◆ EXERCISE:
Only the number is wanted: how many lines below include "grey"?

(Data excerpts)
--
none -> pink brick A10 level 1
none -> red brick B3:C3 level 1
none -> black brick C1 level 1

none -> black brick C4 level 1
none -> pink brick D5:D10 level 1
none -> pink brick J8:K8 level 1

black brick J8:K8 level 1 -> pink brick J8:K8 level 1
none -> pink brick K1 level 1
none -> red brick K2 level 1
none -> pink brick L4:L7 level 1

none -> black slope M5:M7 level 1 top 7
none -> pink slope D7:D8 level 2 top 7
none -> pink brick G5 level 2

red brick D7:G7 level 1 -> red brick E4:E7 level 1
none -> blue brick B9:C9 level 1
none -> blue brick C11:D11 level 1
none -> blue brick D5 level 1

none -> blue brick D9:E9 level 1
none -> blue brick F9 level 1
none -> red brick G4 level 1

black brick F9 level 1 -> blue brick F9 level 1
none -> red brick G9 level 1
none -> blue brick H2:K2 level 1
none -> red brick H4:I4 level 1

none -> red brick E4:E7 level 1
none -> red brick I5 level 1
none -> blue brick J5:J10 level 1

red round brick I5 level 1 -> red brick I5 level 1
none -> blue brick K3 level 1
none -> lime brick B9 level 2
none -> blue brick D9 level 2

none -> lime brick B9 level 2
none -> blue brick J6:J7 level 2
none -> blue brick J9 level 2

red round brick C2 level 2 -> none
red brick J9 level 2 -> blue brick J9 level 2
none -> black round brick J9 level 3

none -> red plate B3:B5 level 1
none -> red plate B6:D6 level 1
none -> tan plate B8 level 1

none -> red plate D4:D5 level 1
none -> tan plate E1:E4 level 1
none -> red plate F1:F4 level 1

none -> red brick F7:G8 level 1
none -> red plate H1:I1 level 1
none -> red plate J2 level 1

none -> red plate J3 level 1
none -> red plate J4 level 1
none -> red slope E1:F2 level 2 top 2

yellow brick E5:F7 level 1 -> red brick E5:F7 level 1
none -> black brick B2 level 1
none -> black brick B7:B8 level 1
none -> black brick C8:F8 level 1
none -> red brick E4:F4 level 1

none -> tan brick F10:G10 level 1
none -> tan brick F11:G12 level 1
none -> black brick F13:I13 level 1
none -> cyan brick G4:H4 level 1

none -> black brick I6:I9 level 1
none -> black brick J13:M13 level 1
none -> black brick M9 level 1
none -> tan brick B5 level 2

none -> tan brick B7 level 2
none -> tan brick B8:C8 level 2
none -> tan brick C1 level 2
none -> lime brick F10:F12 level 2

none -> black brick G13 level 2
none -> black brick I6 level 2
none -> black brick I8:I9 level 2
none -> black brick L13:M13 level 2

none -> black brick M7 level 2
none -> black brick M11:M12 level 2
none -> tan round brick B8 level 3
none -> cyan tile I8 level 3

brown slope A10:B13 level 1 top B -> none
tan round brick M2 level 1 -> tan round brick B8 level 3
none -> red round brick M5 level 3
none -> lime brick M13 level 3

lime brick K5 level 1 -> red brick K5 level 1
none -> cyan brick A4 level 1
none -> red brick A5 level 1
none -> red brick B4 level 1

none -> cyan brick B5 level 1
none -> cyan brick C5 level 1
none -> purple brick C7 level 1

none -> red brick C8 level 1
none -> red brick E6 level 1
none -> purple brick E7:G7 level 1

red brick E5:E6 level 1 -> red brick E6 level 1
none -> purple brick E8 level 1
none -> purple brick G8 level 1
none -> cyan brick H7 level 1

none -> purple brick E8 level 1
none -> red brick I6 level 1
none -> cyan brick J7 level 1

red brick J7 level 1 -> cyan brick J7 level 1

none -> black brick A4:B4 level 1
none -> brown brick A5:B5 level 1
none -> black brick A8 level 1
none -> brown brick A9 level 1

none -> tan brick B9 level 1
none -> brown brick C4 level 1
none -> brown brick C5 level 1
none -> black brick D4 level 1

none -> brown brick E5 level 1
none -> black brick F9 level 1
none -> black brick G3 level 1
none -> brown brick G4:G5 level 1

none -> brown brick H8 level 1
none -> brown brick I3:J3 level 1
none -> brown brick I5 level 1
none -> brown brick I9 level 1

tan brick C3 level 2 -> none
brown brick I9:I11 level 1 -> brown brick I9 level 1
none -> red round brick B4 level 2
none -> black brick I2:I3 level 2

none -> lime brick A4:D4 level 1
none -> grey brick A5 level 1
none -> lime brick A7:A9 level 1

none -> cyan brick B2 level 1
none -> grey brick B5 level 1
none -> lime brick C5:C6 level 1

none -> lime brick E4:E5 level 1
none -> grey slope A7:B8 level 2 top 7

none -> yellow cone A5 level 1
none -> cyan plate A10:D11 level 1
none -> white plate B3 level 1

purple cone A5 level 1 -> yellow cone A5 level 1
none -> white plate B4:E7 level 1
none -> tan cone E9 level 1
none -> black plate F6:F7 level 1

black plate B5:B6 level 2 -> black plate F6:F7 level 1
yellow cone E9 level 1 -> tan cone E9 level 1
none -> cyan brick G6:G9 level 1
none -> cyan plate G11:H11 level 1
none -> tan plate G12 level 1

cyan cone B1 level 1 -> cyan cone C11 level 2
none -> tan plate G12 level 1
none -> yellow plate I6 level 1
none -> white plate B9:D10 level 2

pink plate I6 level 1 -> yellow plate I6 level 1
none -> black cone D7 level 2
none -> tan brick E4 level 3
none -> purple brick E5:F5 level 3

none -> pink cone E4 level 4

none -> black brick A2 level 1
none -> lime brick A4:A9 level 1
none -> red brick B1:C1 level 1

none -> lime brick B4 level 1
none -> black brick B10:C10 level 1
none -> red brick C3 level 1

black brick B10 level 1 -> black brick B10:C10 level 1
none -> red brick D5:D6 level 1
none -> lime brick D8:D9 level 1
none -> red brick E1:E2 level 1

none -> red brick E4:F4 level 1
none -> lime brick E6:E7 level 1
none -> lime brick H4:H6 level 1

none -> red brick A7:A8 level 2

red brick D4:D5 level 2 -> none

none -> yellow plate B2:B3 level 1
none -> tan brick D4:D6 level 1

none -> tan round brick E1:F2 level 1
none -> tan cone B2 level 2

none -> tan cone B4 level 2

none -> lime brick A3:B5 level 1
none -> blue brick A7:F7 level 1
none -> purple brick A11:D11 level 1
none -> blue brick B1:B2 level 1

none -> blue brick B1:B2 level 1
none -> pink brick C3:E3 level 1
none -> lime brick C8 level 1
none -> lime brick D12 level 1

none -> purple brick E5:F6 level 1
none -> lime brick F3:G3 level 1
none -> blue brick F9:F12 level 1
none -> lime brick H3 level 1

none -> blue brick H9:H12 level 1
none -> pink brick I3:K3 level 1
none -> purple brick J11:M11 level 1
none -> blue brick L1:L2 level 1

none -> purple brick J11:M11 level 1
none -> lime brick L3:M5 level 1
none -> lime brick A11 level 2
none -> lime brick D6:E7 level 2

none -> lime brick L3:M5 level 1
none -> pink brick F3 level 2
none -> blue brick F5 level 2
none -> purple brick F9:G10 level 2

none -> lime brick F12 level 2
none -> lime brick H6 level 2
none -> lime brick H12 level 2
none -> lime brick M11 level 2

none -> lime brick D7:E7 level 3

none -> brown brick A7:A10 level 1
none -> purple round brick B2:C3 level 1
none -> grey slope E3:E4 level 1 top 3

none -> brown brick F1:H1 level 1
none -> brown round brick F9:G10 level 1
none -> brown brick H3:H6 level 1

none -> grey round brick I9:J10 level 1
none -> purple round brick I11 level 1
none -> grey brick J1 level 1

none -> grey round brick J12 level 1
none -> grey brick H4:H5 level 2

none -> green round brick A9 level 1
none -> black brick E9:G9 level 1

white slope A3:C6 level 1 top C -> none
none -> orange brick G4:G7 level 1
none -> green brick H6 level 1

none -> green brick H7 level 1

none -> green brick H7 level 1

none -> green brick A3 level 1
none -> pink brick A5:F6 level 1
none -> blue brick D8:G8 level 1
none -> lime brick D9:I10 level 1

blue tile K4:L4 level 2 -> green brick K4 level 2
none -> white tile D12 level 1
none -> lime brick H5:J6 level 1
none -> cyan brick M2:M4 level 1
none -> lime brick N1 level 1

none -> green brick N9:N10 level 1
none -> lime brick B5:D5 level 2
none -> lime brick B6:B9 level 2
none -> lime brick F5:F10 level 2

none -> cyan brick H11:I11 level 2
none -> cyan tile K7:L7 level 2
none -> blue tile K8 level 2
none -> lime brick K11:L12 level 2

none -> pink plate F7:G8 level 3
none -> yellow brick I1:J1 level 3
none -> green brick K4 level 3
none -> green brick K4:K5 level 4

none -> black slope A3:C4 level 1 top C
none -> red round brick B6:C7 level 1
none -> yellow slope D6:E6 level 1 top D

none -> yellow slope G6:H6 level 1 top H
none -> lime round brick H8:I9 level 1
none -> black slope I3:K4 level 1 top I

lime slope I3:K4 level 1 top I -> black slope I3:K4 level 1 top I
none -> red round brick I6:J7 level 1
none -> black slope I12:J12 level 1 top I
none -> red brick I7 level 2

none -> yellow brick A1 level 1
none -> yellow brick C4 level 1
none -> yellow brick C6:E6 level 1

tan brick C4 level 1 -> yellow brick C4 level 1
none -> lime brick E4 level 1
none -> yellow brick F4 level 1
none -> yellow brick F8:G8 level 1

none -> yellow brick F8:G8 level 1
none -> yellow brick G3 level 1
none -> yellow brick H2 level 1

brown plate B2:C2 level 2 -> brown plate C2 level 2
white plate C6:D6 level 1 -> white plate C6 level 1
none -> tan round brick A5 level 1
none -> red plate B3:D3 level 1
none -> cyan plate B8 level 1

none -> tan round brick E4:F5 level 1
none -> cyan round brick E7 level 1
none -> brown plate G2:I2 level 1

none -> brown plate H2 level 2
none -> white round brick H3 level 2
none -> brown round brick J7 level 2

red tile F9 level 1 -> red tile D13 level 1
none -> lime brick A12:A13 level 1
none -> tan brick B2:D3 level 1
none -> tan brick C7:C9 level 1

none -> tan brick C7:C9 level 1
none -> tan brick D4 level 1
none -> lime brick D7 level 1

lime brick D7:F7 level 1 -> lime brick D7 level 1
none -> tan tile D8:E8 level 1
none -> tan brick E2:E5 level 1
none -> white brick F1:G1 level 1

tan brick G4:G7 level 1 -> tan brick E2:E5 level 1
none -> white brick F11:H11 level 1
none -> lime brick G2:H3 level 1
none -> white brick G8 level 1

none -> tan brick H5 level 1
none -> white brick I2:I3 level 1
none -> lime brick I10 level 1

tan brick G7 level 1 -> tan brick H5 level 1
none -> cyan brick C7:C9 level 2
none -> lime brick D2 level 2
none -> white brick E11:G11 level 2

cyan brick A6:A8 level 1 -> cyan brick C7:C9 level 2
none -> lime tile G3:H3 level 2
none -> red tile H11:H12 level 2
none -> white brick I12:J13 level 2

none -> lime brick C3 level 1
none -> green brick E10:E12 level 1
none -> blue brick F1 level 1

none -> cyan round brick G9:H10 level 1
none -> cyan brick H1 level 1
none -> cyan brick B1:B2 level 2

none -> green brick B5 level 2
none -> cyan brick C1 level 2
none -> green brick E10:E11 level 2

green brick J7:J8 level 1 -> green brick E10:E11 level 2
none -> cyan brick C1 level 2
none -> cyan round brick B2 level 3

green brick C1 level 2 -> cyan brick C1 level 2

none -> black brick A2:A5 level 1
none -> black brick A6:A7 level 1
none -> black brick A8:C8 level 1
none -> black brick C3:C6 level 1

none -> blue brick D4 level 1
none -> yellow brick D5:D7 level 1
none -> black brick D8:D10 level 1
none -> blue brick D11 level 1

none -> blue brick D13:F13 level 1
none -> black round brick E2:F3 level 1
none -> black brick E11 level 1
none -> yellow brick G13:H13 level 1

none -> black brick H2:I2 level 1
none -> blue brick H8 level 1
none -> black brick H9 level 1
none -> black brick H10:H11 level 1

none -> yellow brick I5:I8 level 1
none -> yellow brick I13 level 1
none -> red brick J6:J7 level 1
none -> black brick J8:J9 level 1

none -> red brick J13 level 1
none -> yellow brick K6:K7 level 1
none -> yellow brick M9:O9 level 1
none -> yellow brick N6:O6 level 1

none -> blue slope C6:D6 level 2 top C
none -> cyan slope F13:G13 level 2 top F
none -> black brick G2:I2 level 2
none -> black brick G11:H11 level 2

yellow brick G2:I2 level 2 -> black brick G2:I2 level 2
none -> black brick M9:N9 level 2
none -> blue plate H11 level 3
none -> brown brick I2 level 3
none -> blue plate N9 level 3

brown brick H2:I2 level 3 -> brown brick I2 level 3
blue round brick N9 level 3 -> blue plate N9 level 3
--
◆ YOUR SOLUTION:
8